(Data entries)
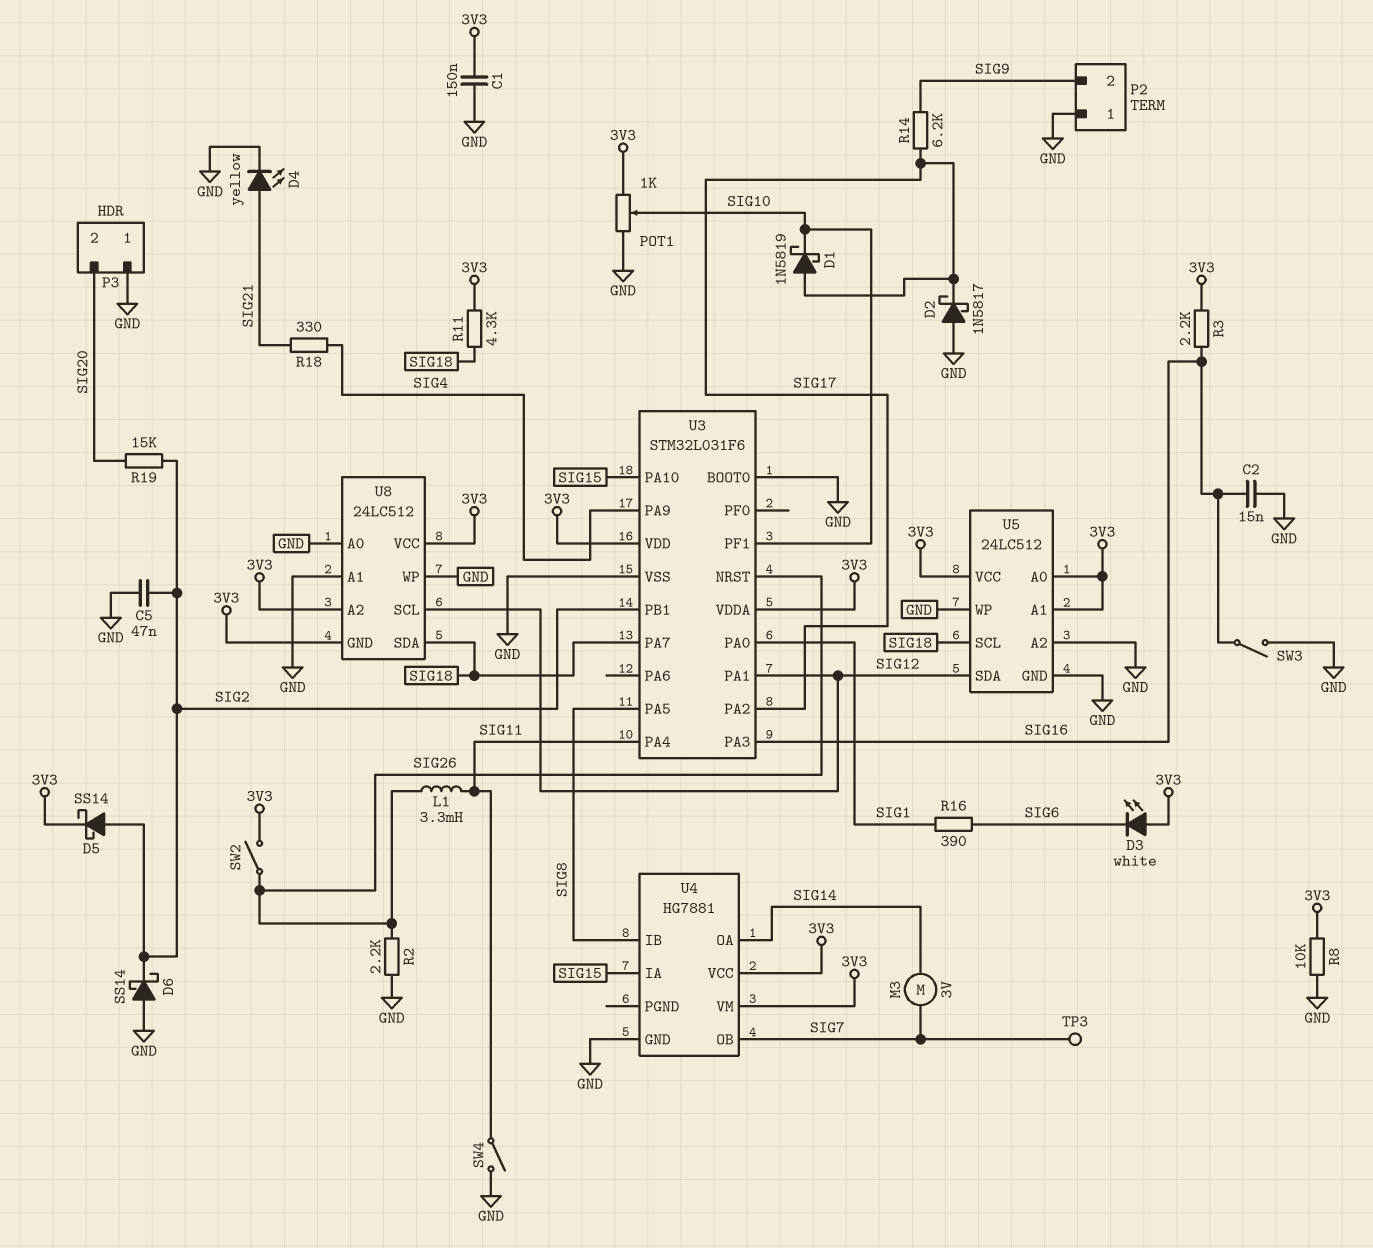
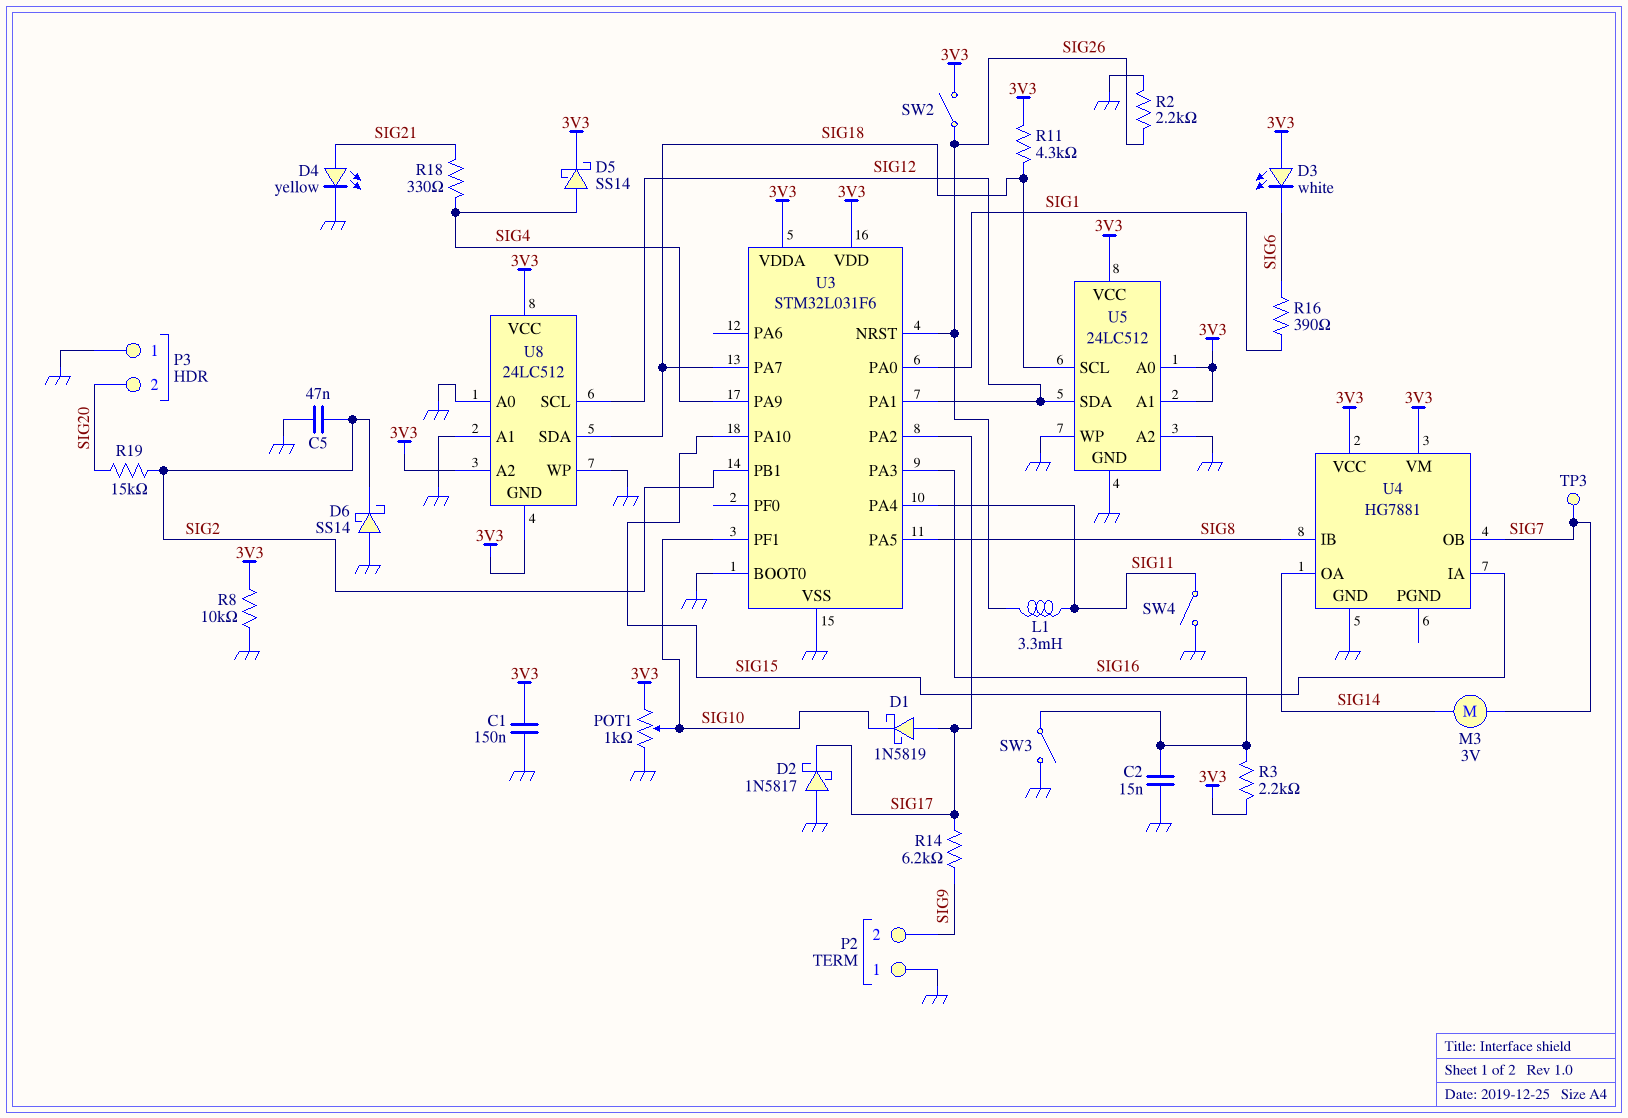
D5: schottky SS14 (A SIG2, K 3V3) -> schottky SS14 (A SIG4, K 3V3)

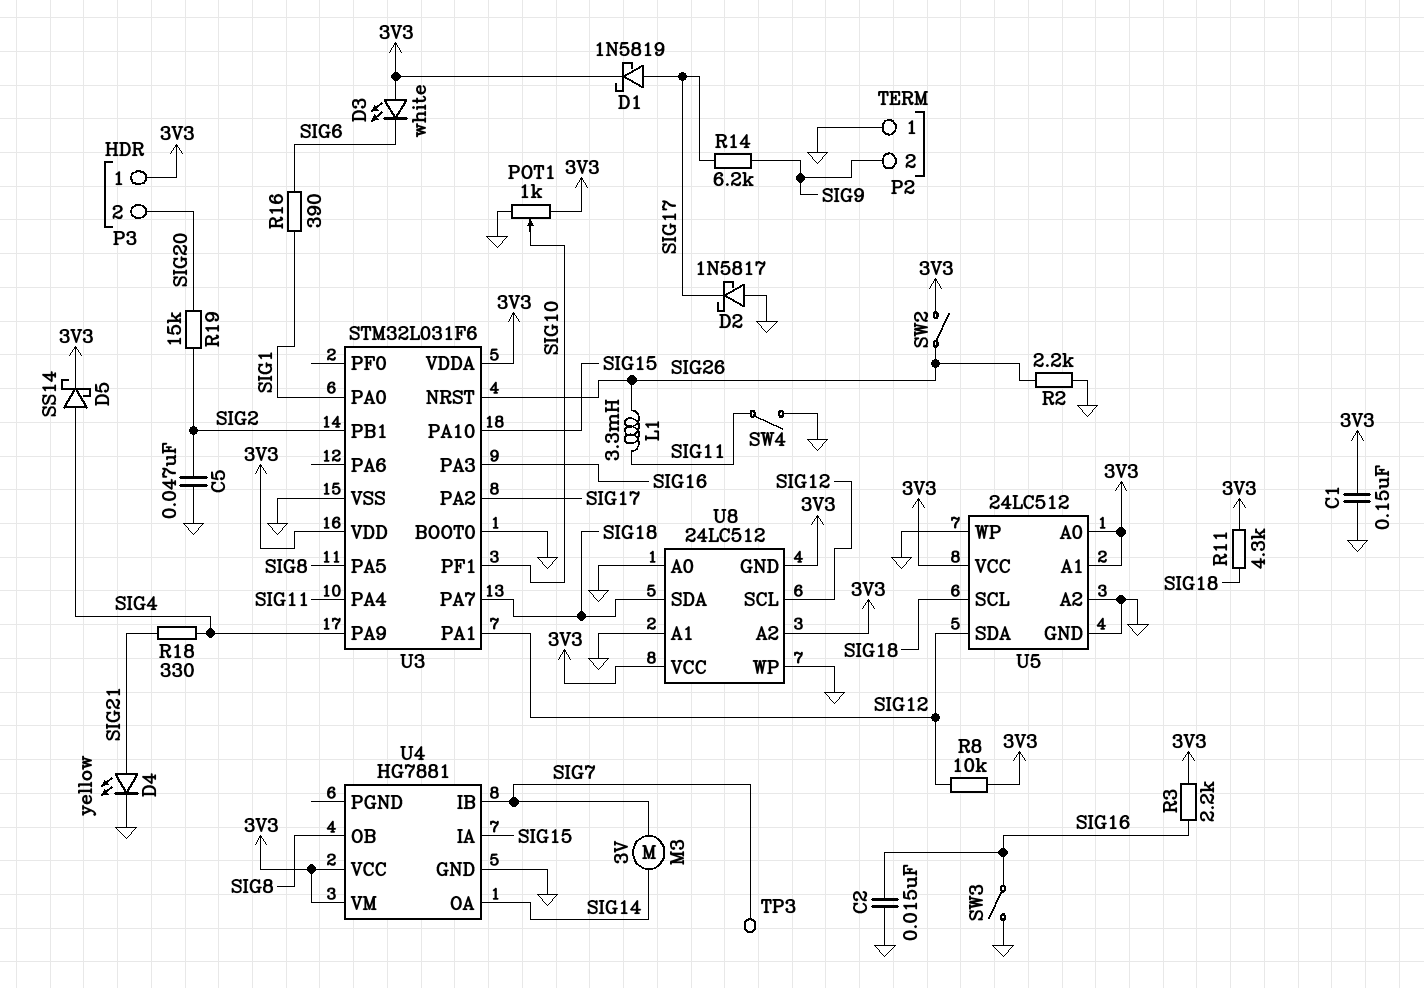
D1: schottky 1N5819 (A SIG17, K SIG10) -> schottky 1N5819 (A SIG17, K 3V3)
D6: schottky SS14 (A GND, K SIG2) -> none
P3 pin 1: GND -> 3V3
R8: 10k (3V3, GND) -> 10k (3V3, SIG12)
U4 pin IB: SIG8 -> SIG7
U4 pin OB: SIG7 -> SIG8

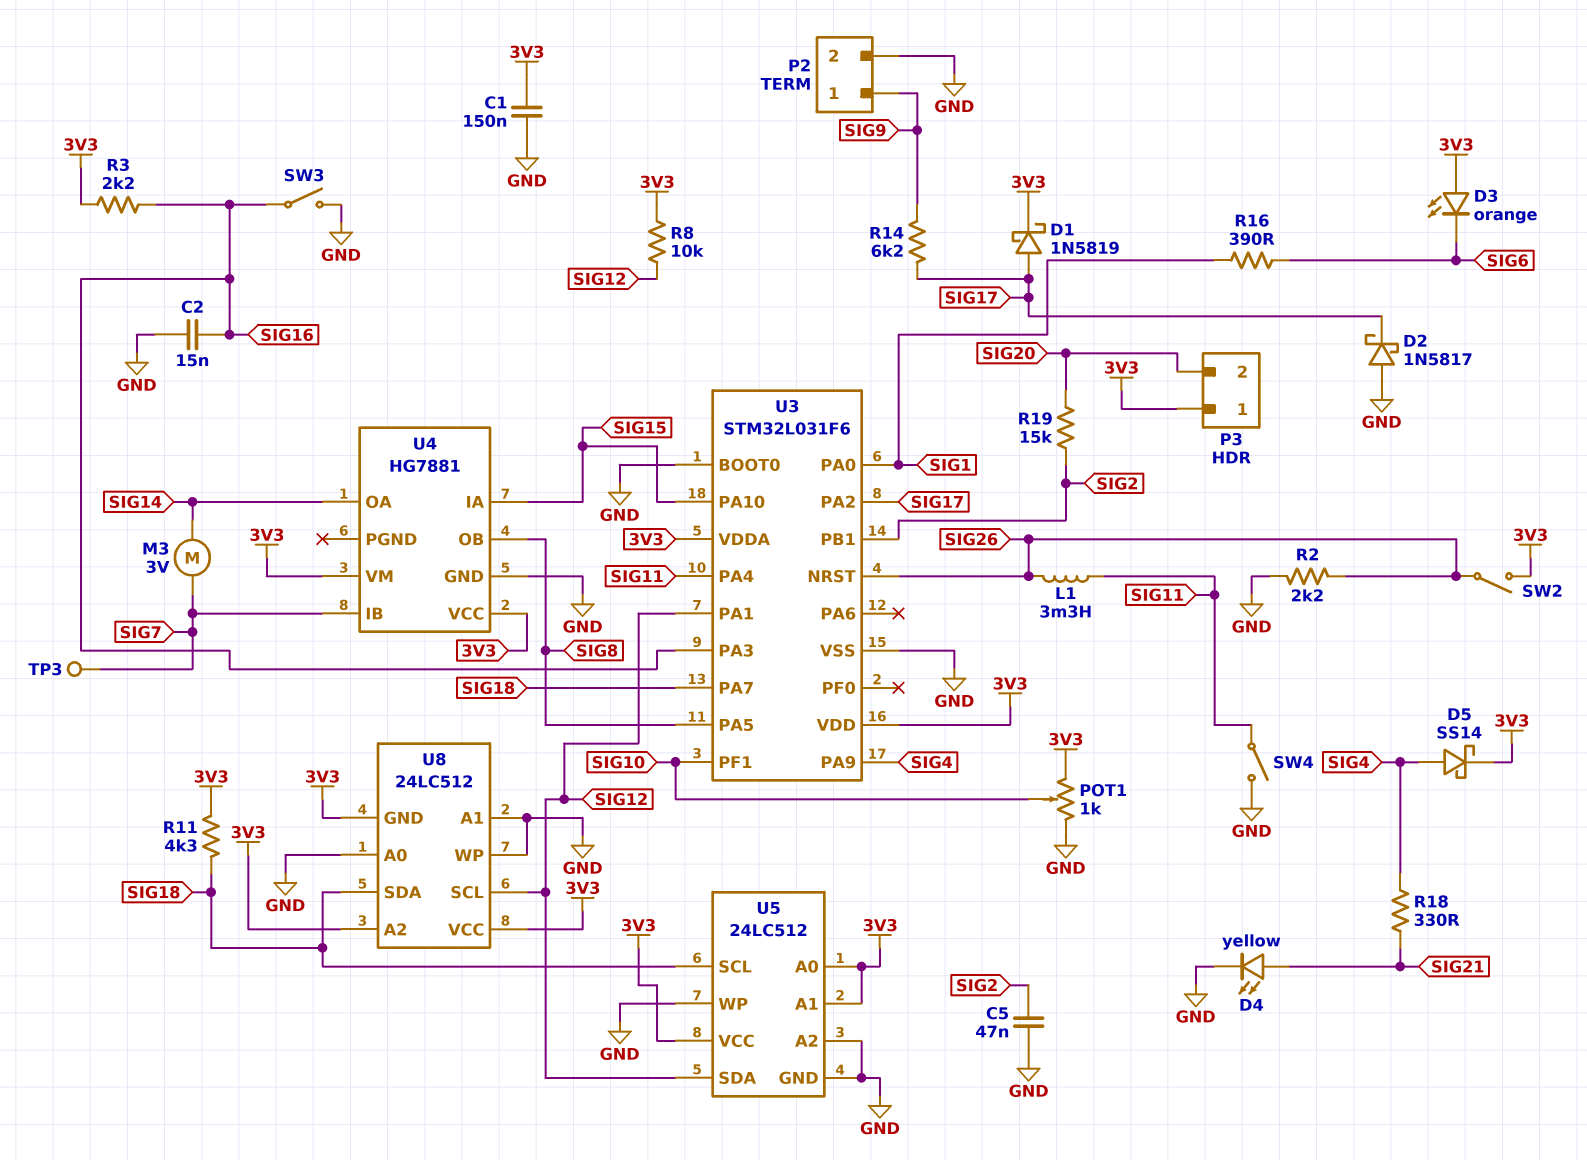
D3: LED white (A 3V3, K SIG6) -> LED orange (A 3V3, K SIG6)
P2 pin 1: GND -> SIG9
P2 pin 2: SIG9 -> GND

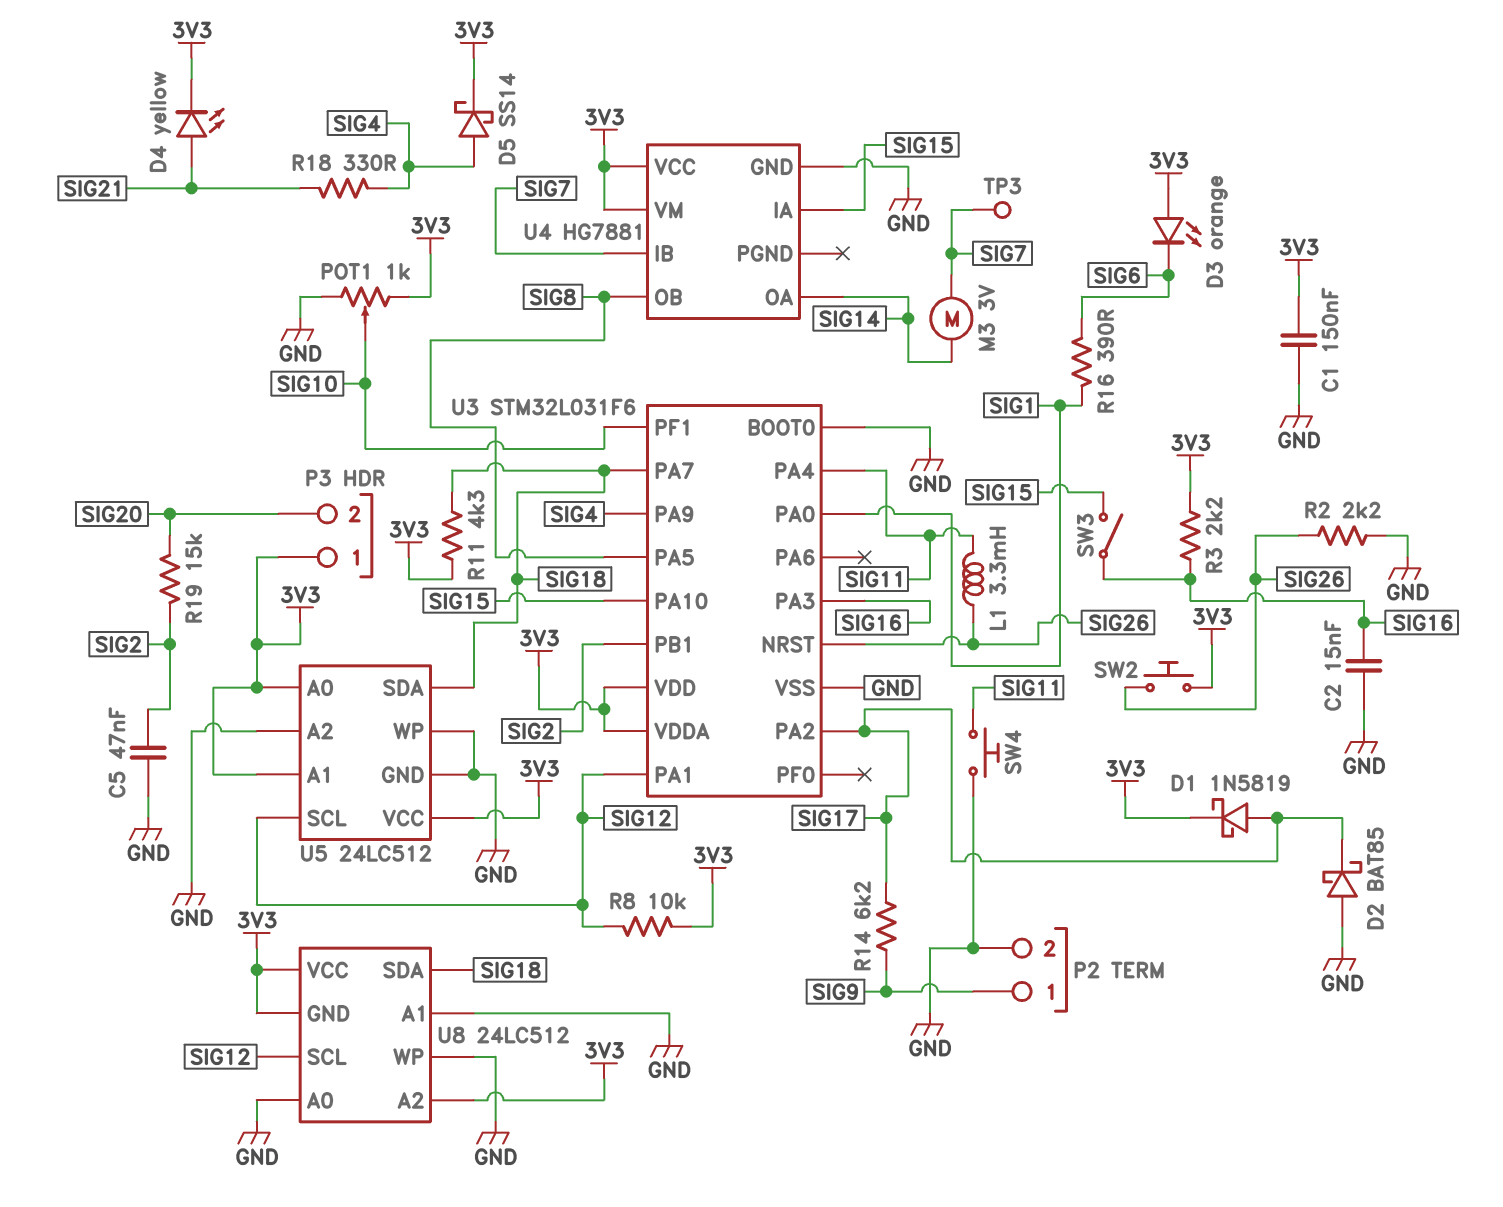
D2: schottky 1N5817 (A GND, K SIG17) -> schottky BAT85 (A GND, K SIG17)
D4: LED yellow (A SIG21, K GND) -> LED yellow (A SIG21, K 3V3)
SW2: switch (3V3, SIG26) -> button (3V3, SIG26)
SW3: switch (GND, SIG16) -> switch (SIG15, SIG16)
SW4: switch (GND, SIG11) -> button (GND, SIG11)
U5 pin SCL: SIG18 -> SIG12
U5 pin SDA: SIG12 -> SIG18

# ACTIVITY:
Exact copies of the lines from the one containing "R8: 10k (3V3, GND) -> 10k (3V3, SIG12)" through the final line of the data are required; pictures are to be omitted.

# RESPONSE AREA:
R8: 10k (3V3, GND) -> 10k (3V3, SIG12)
U4 pin IB: SIG8 -> SIG7
U4 pin OB: SIG7 -> SIG8

D3: LED white (A 3V3, K SIG6) -> LED orange (A 3V3, K SIG6)
P2 pin 1: GND -> SIG9
P2 pin 2: SIG9 -> GND

D2: schottky 1N5817 (A GND, K SIG17) -> schottky BAT85 (A GND, K SIG17)
D4: LED yellow (A SIG21, K GND) -> LED yellow (A SIG21, K 3V3)
SW2: switch (3V3, SIG26) -> button (3V3, SIG26)
SW3: switch (GND, SIG16) -> switch (SIG15, SIG16)
SW4: switch (GND, SIG11) -> button (GND, SIG11)
U5 pin SCL: SIG18 -> SIG12
U5 pin SDA: SIG12 -> SIG18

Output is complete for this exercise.